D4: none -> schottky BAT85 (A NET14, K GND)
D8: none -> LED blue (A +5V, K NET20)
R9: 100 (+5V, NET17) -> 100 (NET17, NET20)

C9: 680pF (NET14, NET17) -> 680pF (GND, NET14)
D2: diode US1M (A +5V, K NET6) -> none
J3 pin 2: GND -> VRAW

────────────────────

THE TASK: When you answer, output all of the material exactly as it appears above.

COMPLETED EXERCISE:
D4: none -> schottky BAT85 (A NET14, K GND)
D8: none -> LED blue (A +5V, K NET20)
R9: 100 (+5V, NET17) -> 100 (NET17, NET20)

C9: 680pF (NET14, NET17) -> 680pF (GND, NET14)
D2: diode US1M (A +5V, K NET6) -> none
J3 pin 2: GND -> VRAW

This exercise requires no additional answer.